* DATA FOR THIS EXERCISE
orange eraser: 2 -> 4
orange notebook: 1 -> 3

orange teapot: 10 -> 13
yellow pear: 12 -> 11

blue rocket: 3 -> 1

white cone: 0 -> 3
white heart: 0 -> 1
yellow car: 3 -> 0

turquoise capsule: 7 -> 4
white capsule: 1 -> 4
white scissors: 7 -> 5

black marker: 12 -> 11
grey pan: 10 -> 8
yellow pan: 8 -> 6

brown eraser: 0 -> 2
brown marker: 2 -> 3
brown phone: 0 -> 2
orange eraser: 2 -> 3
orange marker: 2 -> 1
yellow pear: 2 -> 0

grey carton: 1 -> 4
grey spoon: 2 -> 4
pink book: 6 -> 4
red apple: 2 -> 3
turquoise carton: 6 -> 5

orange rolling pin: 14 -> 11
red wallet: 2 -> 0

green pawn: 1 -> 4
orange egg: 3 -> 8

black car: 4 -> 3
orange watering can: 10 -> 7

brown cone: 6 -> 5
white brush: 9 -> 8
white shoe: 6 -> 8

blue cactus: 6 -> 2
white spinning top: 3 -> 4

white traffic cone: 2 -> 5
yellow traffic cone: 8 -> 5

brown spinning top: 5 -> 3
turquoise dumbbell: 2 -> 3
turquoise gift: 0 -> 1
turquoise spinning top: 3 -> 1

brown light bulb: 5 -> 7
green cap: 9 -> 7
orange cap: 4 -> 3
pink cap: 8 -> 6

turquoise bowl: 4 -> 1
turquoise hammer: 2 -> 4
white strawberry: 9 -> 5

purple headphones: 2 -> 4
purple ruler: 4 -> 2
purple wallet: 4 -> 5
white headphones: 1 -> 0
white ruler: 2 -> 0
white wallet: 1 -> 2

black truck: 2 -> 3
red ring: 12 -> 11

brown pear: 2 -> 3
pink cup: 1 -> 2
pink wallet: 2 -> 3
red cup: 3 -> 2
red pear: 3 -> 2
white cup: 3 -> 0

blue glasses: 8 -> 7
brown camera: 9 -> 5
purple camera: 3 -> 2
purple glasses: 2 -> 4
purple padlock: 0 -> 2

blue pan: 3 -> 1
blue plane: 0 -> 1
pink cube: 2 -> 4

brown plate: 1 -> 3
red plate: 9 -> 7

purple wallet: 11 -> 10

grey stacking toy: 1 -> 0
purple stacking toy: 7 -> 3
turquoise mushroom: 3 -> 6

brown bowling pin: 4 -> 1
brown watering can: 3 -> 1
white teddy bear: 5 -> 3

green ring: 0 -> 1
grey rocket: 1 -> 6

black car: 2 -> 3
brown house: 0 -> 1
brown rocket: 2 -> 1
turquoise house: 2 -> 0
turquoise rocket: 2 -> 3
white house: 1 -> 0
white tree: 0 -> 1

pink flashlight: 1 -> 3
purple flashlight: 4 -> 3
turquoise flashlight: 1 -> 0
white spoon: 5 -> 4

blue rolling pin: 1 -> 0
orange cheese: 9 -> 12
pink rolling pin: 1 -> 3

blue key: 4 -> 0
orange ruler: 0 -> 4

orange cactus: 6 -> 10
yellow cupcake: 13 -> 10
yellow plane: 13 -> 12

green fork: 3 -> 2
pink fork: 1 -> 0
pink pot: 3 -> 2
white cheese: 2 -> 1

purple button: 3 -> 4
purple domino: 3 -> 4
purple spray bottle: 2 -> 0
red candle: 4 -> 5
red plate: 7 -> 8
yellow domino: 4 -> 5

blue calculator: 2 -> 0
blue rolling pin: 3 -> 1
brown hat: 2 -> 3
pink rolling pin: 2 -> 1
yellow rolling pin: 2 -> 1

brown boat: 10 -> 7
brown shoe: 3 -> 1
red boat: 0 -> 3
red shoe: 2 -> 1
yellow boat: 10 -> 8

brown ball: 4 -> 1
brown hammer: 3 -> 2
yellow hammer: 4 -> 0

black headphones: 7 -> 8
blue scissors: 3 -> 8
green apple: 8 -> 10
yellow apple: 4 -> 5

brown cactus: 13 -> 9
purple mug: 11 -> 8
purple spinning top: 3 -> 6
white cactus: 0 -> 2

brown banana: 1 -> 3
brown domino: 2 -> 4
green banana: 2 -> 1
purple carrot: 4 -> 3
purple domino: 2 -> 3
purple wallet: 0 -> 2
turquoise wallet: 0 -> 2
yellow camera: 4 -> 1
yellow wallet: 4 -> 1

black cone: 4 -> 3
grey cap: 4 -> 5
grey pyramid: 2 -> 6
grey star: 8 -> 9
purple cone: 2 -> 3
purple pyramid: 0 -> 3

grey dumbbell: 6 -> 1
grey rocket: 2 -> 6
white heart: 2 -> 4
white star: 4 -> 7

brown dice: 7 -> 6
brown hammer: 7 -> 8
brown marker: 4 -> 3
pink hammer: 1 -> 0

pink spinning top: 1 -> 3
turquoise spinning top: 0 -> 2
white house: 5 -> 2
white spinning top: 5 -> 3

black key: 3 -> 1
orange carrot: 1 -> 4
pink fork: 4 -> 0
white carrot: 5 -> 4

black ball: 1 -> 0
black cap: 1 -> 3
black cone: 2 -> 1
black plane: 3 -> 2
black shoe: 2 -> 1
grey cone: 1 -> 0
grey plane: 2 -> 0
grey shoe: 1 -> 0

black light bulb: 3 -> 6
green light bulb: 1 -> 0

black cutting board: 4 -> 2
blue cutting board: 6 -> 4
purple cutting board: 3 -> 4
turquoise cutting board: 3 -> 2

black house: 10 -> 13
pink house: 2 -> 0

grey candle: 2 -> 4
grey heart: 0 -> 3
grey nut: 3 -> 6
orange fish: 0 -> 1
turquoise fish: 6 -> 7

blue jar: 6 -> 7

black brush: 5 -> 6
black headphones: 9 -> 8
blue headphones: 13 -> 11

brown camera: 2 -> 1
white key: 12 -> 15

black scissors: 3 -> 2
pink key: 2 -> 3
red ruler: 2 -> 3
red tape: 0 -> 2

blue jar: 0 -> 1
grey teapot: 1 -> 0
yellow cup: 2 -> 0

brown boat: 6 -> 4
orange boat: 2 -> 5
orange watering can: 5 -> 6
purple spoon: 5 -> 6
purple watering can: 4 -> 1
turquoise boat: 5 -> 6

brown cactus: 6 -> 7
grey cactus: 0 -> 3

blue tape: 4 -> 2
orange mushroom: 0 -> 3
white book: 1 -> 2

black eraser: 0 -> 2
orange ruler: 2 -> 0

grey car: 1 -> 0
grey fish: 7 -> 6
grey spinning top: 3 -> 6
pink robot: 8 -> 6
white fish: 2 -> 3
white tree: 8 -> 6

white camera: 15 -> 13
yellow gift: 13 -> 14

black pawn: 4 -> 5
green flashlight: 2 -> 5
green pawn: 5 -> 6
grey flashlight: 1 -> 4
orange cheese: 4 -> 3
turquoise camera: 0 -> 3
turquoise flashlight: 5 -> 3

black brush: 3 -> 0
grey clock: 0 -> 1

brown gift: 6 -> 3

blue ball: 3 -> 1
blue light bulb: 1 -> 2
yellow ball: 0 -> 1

* PROBLEM REQUIREMENTS
Output every entry shown above, exactly.

* TASK ANSWER
orange eraser: 2 -> 4
orange notebook: 1 -> 3

orange teapot: 10 -> 13
yellow pear: 12 -> 11

blue rocket: 3 -> 1

white cone: 0 -> 3
white heart: 0 -> 1
yellow car: 3 -> 0

turquoise capsule: 7 -> 4
white capsule: 1 -> 4
white scissors: 7 -> 5

black marker: 12 -> 11
grey pan: 10 -> 8
yellow pan: 8 -> 6

brown eraser: 0 -> 2
brown marker: 2 -> 3
brown phone: 0 -> 2
orange eraser: 2 -> 3
orange marker: 2 -> 1
yellow pear: 2 -> 0

grey carton: 1 -> 4
grey spoon: 2 -> 4
pink book: 6 -> 4
red apple: 2 -> 3
turquoise carton: 6 -> 5

orange rolling pin: 14 -> 11
red wallet: 2 -> 0

green pawn: 1 -> 4
orange egg: 3 -> 8

black car: 4 -> 3
orange watering can: 10 -> 7

brown cone: 6 -> 5
white brush: 9 -> 8
white shoe: 6 -> 8

blue cactus: 6 -> 2
white spinning top: 3 -> 4

white traffic cone: 2 -> 5
yellow traffic cone: 8 -> 5

brown spinning top: 5 -> 3
turquoise dumbbell: 2 -> 3
turquoise gift: 0 -> 1
turquoise spinning top: 3 -> 1

brown light bulb: 5 -> 7
green cap: 9 -> 7
orange cap: 4 -> 3
pink cap: 8 -> 6

turquoise bowl: 4 -> 1
turquoise hammer: 2 -> 4
white strawberry: 9 -> 5

purple headphones: 2 -> 4
purple ruler: 4 -> 2
purple wallet: 4 -> 5
white headphones: 1 -> 0
white ruler: 2 -> 0
white wallet: 1 -> 2

black truck: 2 -> 3
red ring: 12 -> 11

brown pear: 2 -> 3
pink cup: 1 -> 2
pink wallet: 2 -> 3
red cup: 3 -> 2
red pear: 3 -> 2
white cup: 3 -> 0

blue glasses: 8 -> 7
brown camera: 9 -> 5
purple camera: 3 -> 2
purple glasses: 2 -> 4
purple padlock: 0 -> 2

blue pan: 3 -> 1
blue plane: 0 -> 1
pink cube: 2 -> 4

brown plate: 1 -> 3
red plate: 9 -> 7

purple wallet: 11 -> 10

grey stacking toy: 1 -> 0
purple stacking toy: 7 -> 3
turquoise mushroom: 3 -> 6

brown bowling pin: 4 -> 1
brown watering can: 3 -> 1
white teddy bear: 5 -> 3

green ring: 0 -> 1
grey rocket: 1 -> 6

black car: 2 -> 3
brown house: 0 -> 1
brown rocket: 2 -> 1
turquoise house: 2 -> 0
turquoise rocket: 2 -> 3
white house: 1 -> 0
white tree: 0 -> 1

pink flashlight: 1 -> 3
purple flashlight: 4 -> 3
turquoise flashlight: 1 -> 0
white spoon: 5 -> 4

blue rolling pin: 1 -> 0
orange cheese: 9 -> 12
pink rolling pin: 1 -> 3

blue key: 4 -> 0
orange ruler: 0 -> 4

orange cactus: 6 -> 10
yellow cupcake: 13 -> 10
yellow plane: 13 -> 12

green fork: 3 -> 2
pink fork: 1 -> 0
pink pot: 3 -> 2
white cheese: 2 -> 1

purple button: 3 -> 4
purple domino: 3 -> 4
purple spray bottle: 2 -> 0
red candle: 4 -> 5
red plate: 7 -> 8
yellow domino: 4 -> 5

blue calculator: 2 -> 0
blue rolling pin: 3 -> 1
brown hat: 2 -> 3
pink rolling pin: 2 -> 1
yellow rolling pin: 2 -> 1

brown boat: 10 -> 7
brown shoe: 3 -> 1
red boat: 0 -> 3
red shoe: 2 -> 1
yellow boat: 10 -> 8

brown ball: 4 -> 1
brown hammer: 3 -> 2
yellow hammer: 4 -> 0

black headphones: 7 -> 8
blue scissors: 3 -> 8
green apple: 8 -> 10
yellow apple: 4 -> 5

brown cactus: 13 -> 9
purple mug: 11 -> 8
purple spinning top: 3 -> 6
white cactus: 0 -> 2

brown banana: 1 -> 3
brown domino: 2 -> 4
green banana: 2 -> 1
purple carrot: 4 -> 3
purple domino: 2 -> 3
purple wallet: 0 -> 2
turquoise wallet: 0 -> 2
yellow camera: 4 -> 1
yellow wallet: 4 -> 1

black cone: 4 -> 3
grey cap: 4 -> 5
grey pyramid: 2 -> 6
grey star: 8 -> 9
purple cone: 2 -> 3
purple pyramid: 0 -> 3

grey dumbbell: 6 -> 1
grey rocket: 2 -> 6
white heart: 2 -> 4
white star: 4 -> 7

brown dice: 7 -> 6
brown hammer: 7 -> 8
brown marker: 4 -> 3
pink hammer: 1 -> 0

pink spinning top: 1 -> 3
turquoise spinning top: 0 -> 2
white house: 5 -> 2
white spinning top: 5 -> 3

black key: 3 -> 1
orange carrot: 1 -> 4
pink fork: 4 -> 0
white carrot: 5 -> 4

black ball: 1 -> 0
black cap: 1 -> 3
black cone: 2 -> 1
black plane: 3 -> 2
black shoe: 2 -> 1
grey cone: 1 -> 0
grey plane: 2 -> 0
grey shoe: 1 -> 0

black light bulb: 3 -> 6
green light bulb: 1 -> 0

black cutting board: 4 -> 2
blue cutting board: 6 -> 4
purple cutting board: 3 -> 4
turquoise cutting board: 3 -> 2

black house: 10 -> 13
pink house: 2 -> 0

grey candle: 2 -> 4
grey heart: 0 -> 3
grey nut: 3 -> 6
orange fish: 0 -> 1
turquoise fish: 6 -> 7

blue jar: 6 -> 7

black brush: 5 -> 6
black headphones: 9 -> 8
blue headphones: 13 -> 11

brown camera: 2 -> 1
white key: 12 -> 15

black scissors: 3 -> 2
pink key: 2 -> 3
red ruler: 2 -> 3
red tape: 0 -> 2

blue jar: 0 -> 1
grey teapot: 1 -> 0
yellow cup: 2 -> 0

brown boat: 6 -> 4
orange boat: 2 -> 5
orange watering can: 5 -> 6
purple spoon: 5 -> 6
purple watering can: 4 -> 1
turquoise boat: 5 -> 6

brown cactus: 6 -> 7
grey cactus: 0 -> 3

blue tape: 4 -> 2
orange mushroom: 0 -> 3
white book: 1 -> 2

black eraser: 0 -> 2
orange ruler: 2 -> 0

grey car: 1 -> 0
grey fish: 7 -> 6
grey spinning top: 3 -> 6
pink robot: 8 -> 6
white fish: 2 -> 3
white tree: 8 -> 6

white camera: 15 -> 13
yellow gift: 13 -> 14

black pawn: 4 -> 5
green flashlight: 2 -> 5
green pawn: 5 -> 6
grey flashlight: 1 -> 4
orange cheese: 4 -> 3
turquoise camera: 0 -> 3
turquoise flashlight: 5 -> 3

black brush: 3 -> 0
grey clock: 0 -> 1

brown gift: 6 -> 3

blue ball: 3 -> 1
blue light bulb: 1 -> 2
yellow ball: 0 -> 1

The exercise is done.